> **TASK DETAILS**
For the material below, the expected output is exactly the lines between the line holding "FAN2 pin SIG: TX -> D7" and the line holding "BUZZER3 pin VCC: 5V -> 3V3", inclusive, with pictures left out.

= = = =

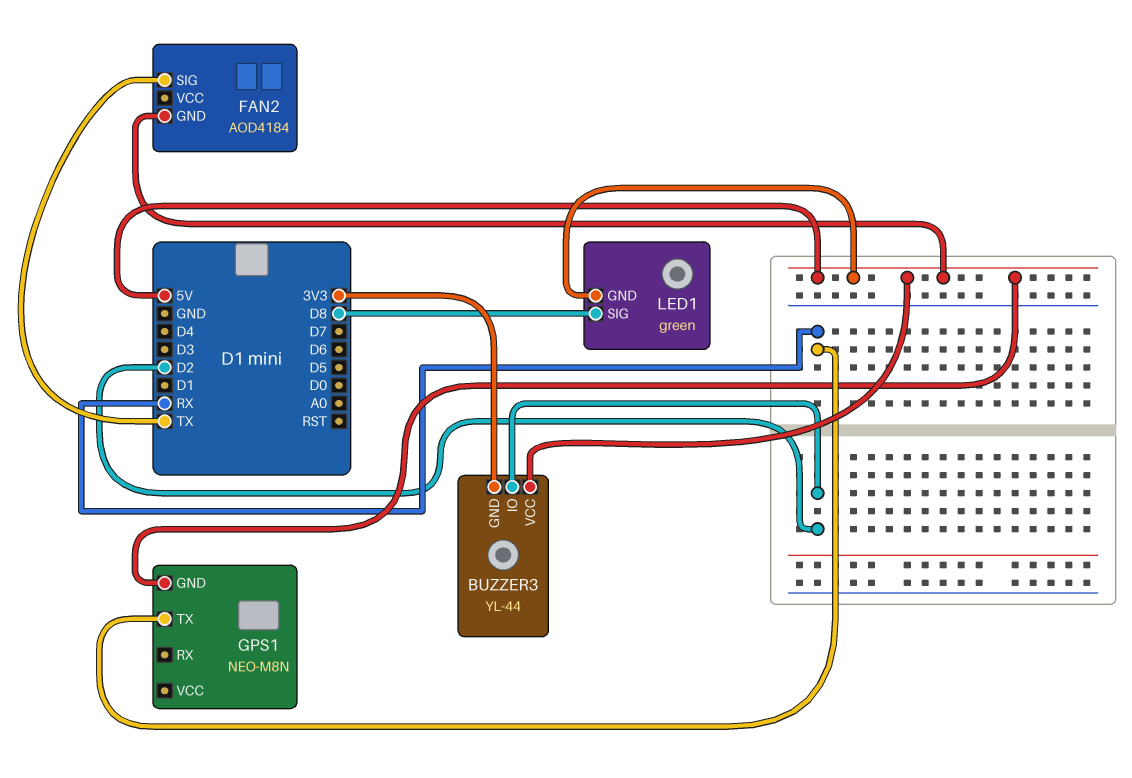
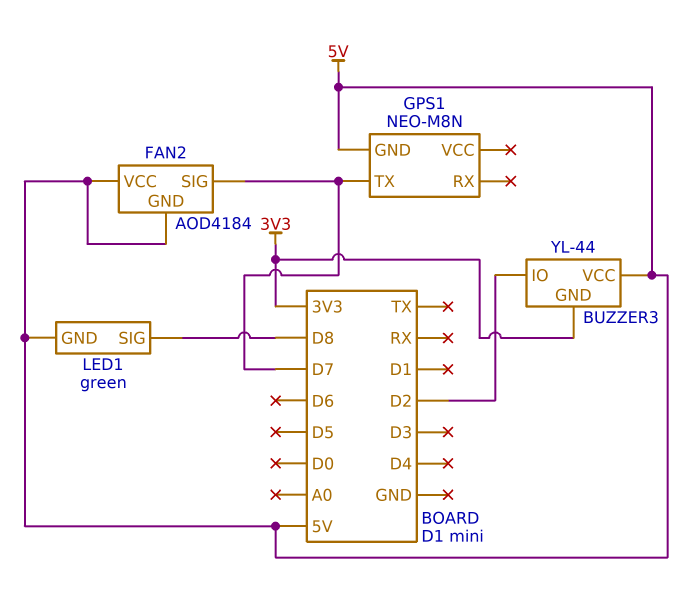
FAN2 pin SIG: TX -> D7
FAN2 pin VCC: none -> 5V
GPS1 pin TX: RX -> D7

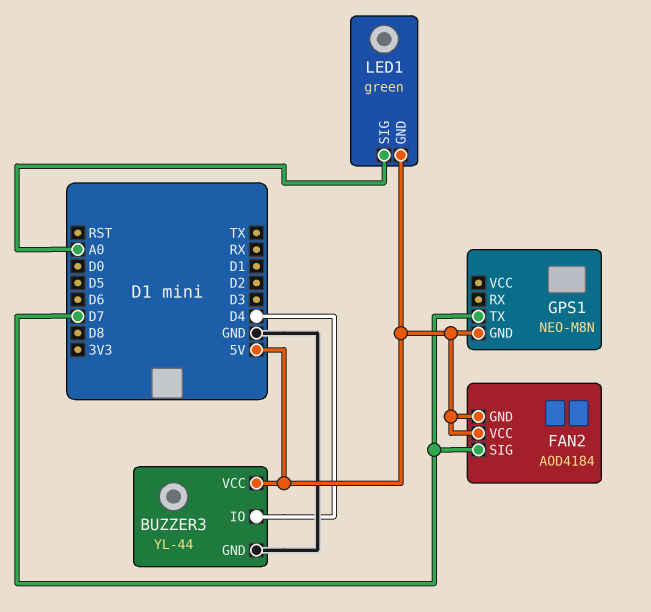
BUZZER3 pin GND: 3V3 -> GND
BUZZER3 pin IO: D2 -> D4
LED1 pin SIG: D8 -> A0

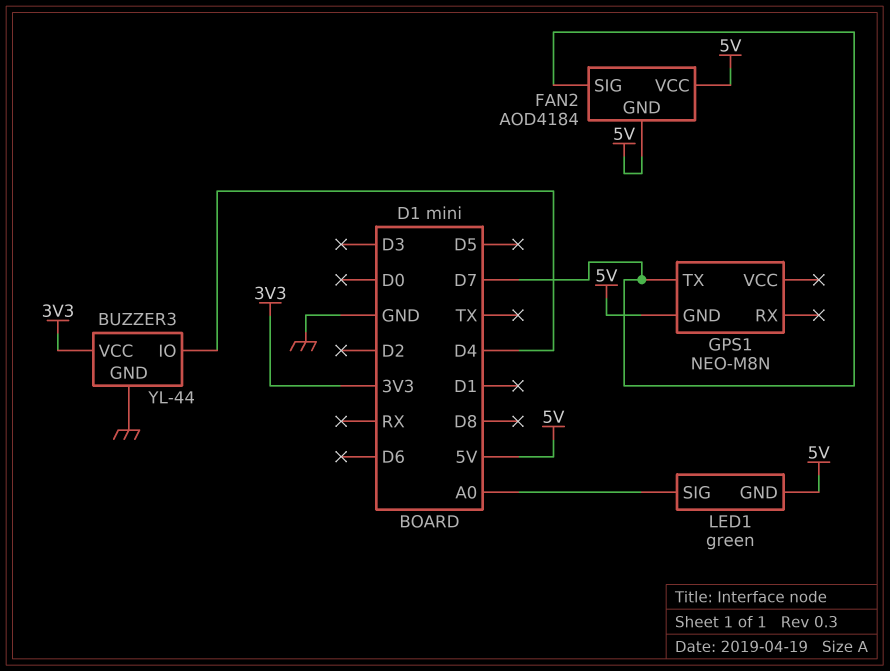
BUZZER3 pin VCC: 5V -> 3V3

= = = =

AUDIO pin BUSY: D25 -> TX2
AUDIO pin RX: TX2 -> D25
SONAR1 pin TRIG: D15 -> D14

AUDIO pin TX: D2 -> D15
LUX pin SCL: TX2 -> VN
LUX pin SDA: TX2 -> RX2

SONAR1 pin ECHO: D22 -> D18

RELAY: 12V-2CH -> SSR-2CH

= = = =

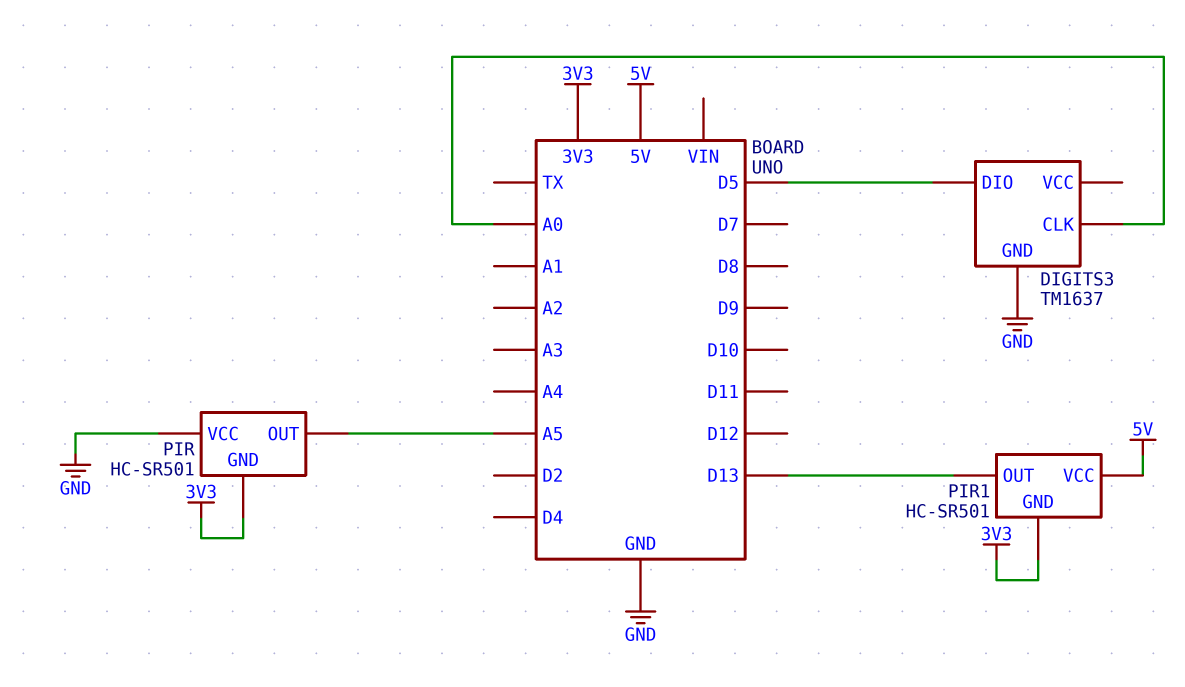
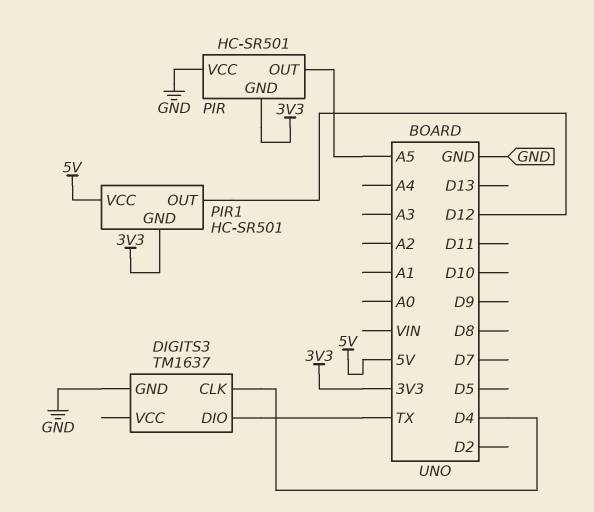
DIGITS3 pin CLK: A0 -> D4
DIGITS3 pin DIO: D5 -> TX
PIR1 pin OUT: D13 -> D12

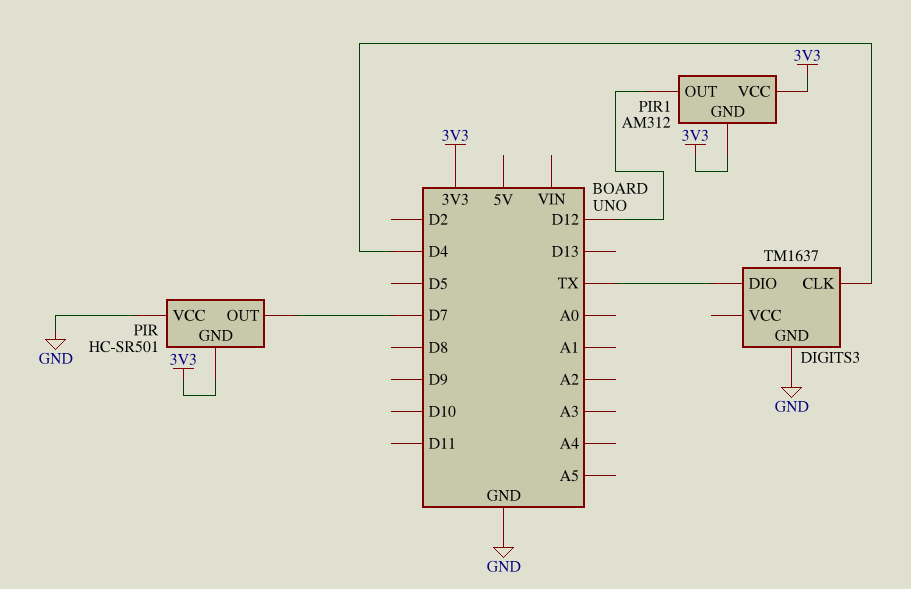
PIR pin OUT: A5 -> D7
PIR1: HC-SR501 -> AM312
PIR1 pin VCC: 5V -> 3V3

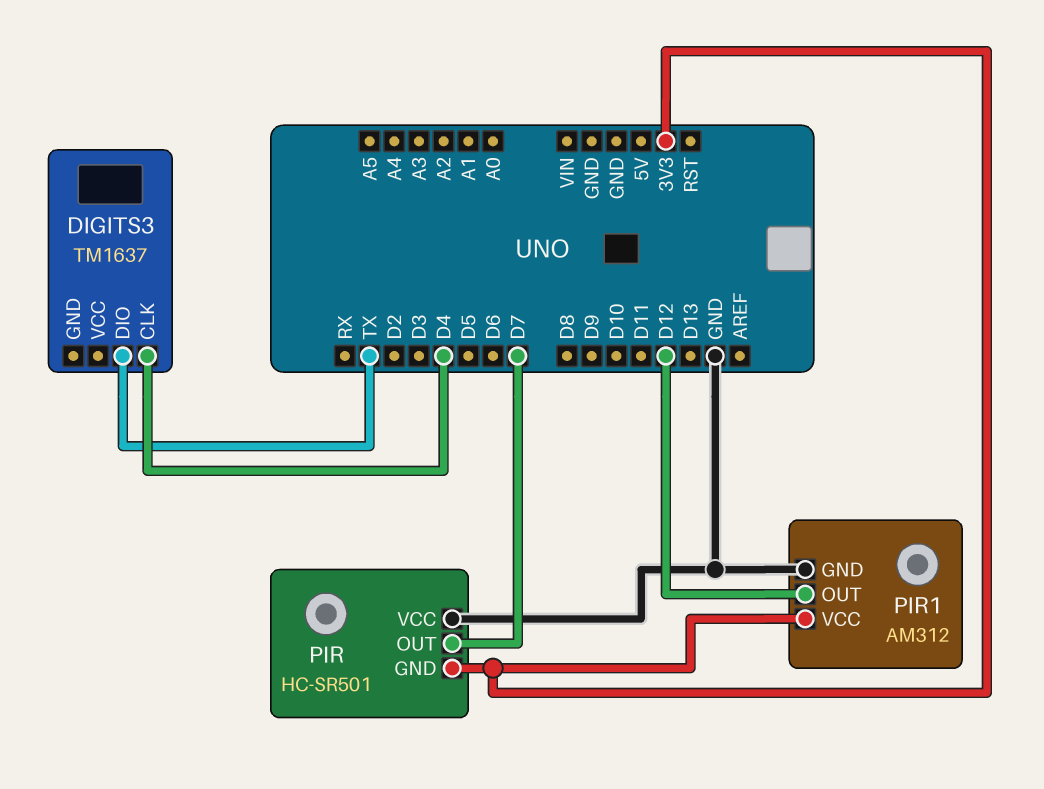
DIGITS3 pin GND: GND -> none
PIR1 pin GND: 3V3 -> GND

= = = =

> **ANSWER BOX**
FAN2 pin SIG: TX -> D7
FAN2 pin VCC: none -> 5V
GPS1 pin TX: RX -> D7

BUZZER3 pin GND: 3V3 -> GND
BUZZER3 pin IO: D2 -> D4
LED1 pin SIG: D8 -> A0

BUZZER3 pin VCC: 5V -> 3V3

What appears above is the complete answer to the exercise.